EXERCISE PROMPT: Lines that contain the string "turquoise" are the ones to list; copy all of them from the records.

★ ★ ★

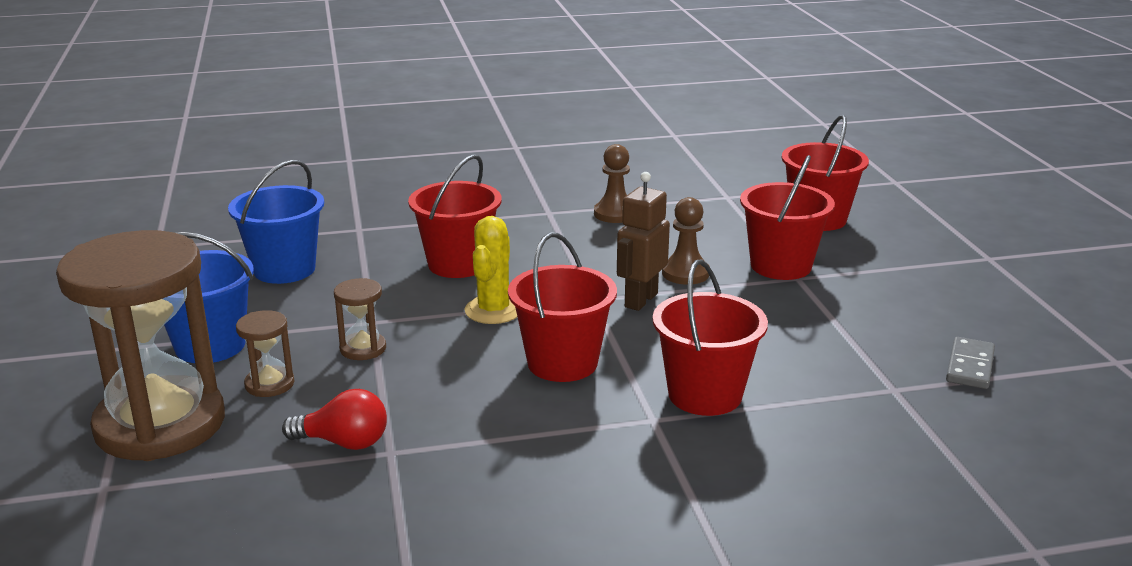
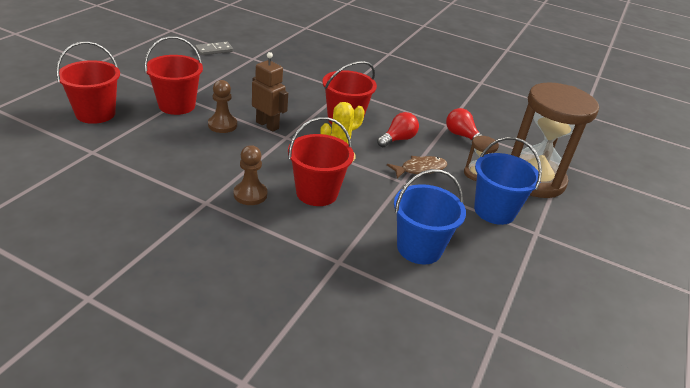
camera: 145 degrees left, 10 degrees up
(363, 349) = (420, 169): brown hourglass -> brown fish
(444, 375) = (398, 139): none -> red light bulb
(615, 214) = (175, 177): brown pawn -> brown pawn (250, 194)
(640, 300) = (267, 125): brown robot -> brown robot turned 120 degrees counterclockwise
(705, 395) = (314, 86): red bucket -> none

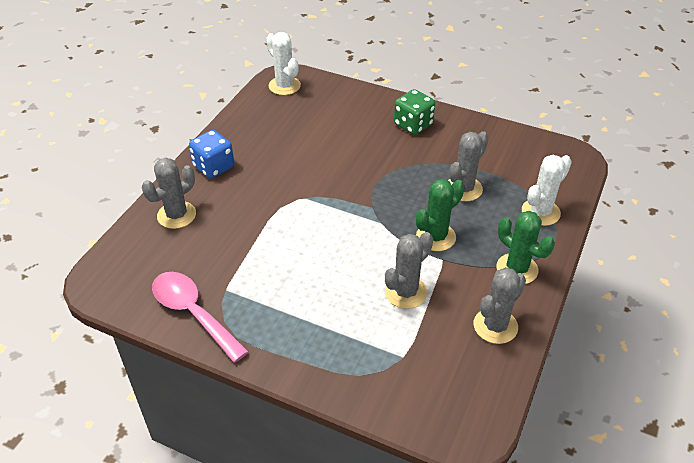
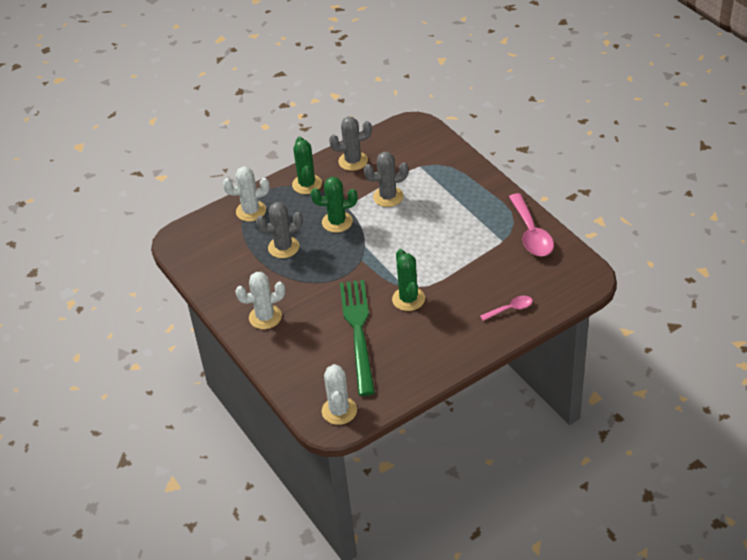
camera: 145 degrees left, 0 degrees up
(176, 215) = (510, 309): grey cactus -> pink spoon
(213, 167) = (458, 342): blue dice -> none
(290, 187) = (408, 299): none -> green cactus
(316, 143) = (358, 332): none -> green fork
(413, 125) = (265, 317): green dice -> white cactus

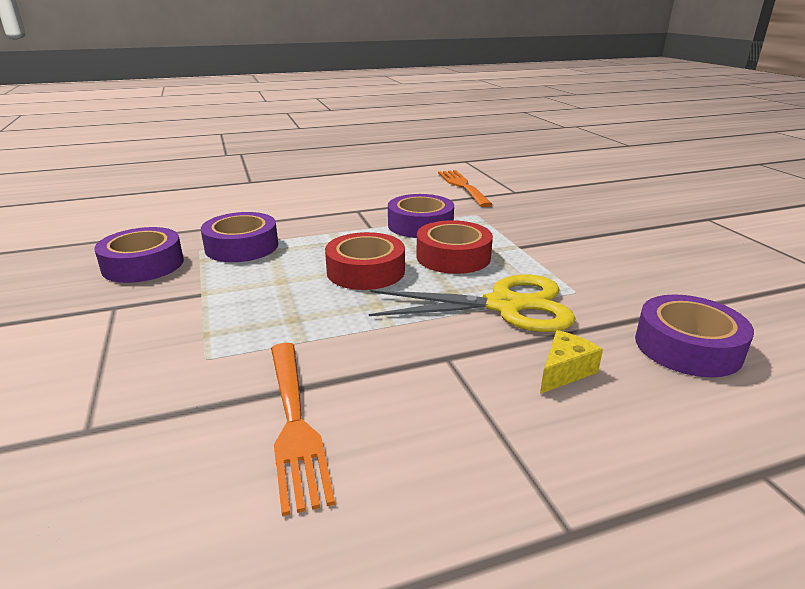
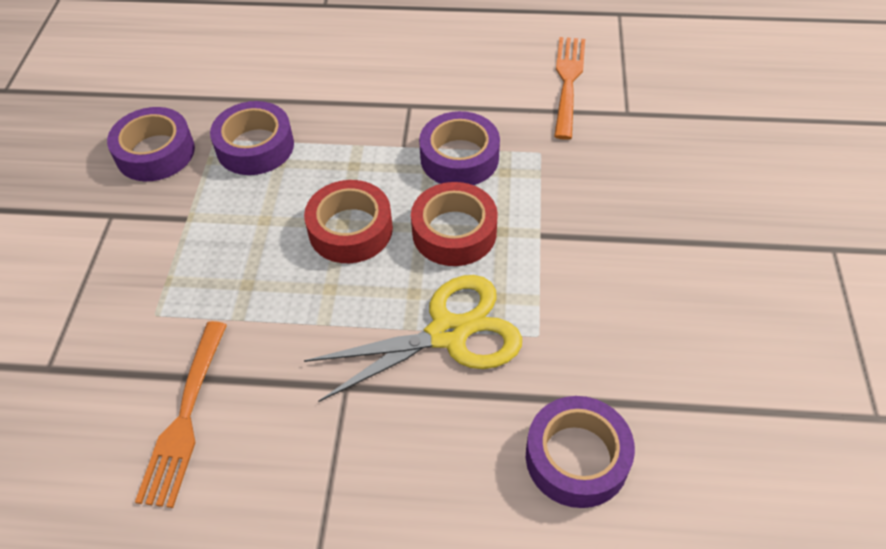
camera: 25 degrees right, 25 degrees up
(505, 305) = (449, 333): yellow scissors -> yellow scissors turned 45 degrees counterclockwise
(564, 371) = (433, 443): yellow cheese -> none

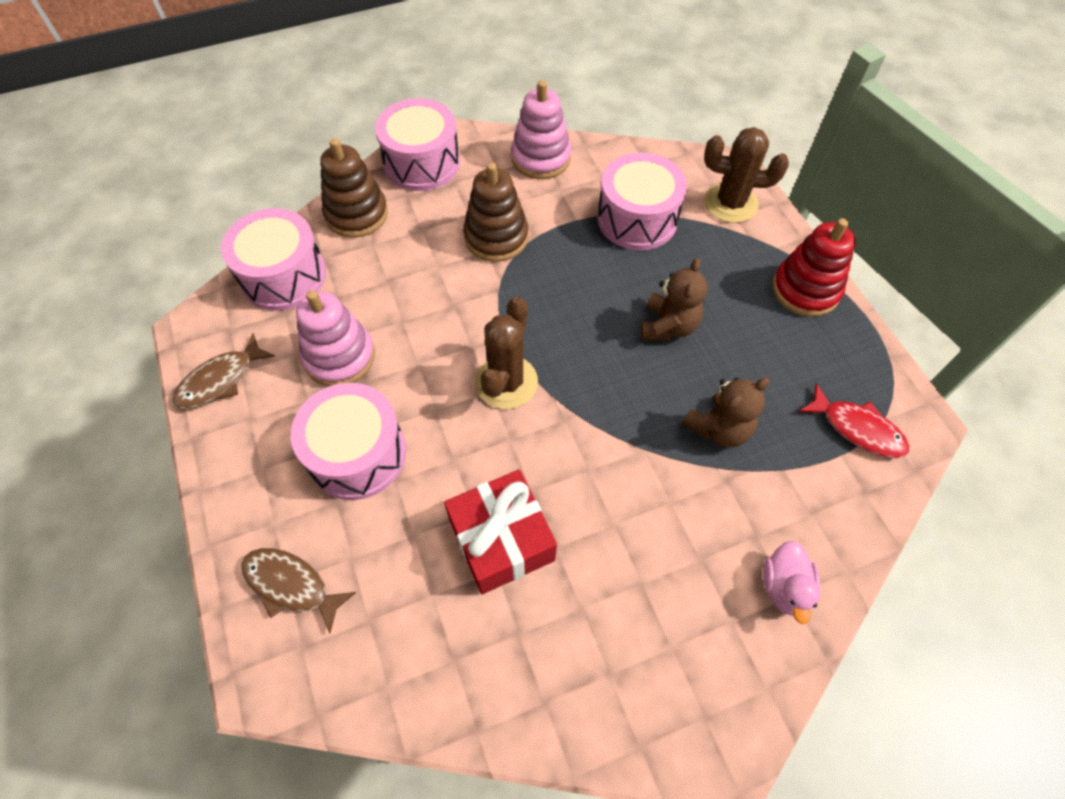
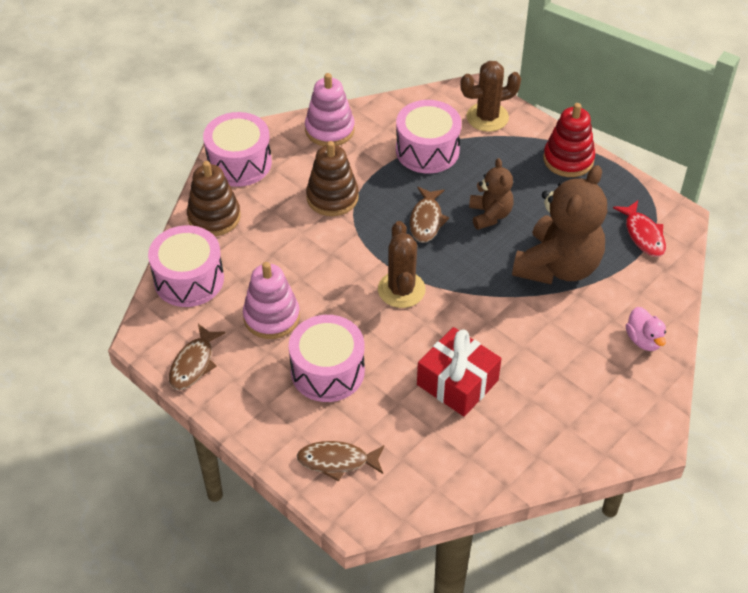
camera: 25 degrees left, 10 degrees down
(587, 304) = (426, 220): none -> brown fish
(719, 428) = (557, 266): brown teddy bear -> brown teddy bear, size x1.86
(857, 428) = (643, 234): red fish -> red fish turned 60 degrees clockwise

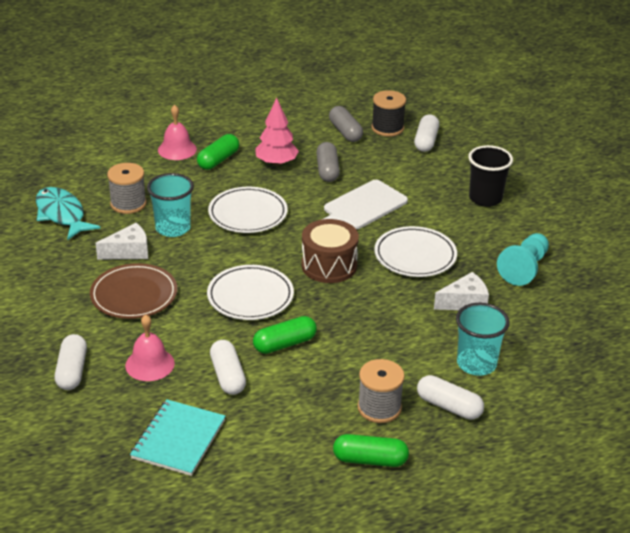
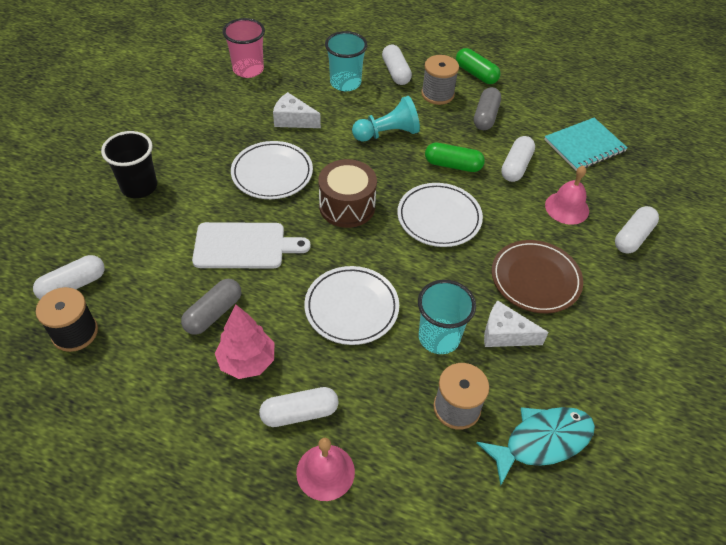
camera: 140 degrees left, 15 degrees up
(62, 214) = (542, 441): turquoise fish -> turquoise fish turned 120 degrees counterclockwise
(218, 160) = (299, 413): green capsule -> white capsule
(345, 132) = (121, 359): grey capsule -> grey capsule (485, 116)
(524, 268) = (216, 117): turquoise pawn -> turquoise pawn (387, 133)
(574, 322) = (248, 69): none -> pink cup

★ ★ ★

RESULT OF THIS TASK:
(62, 214) = (542, 441): turquoise fish -> turquoise fish turned 120 degrees counterclockwise
(524, 268) = (216, 117): turquoise pawn -> turquoise pawn (387, 133)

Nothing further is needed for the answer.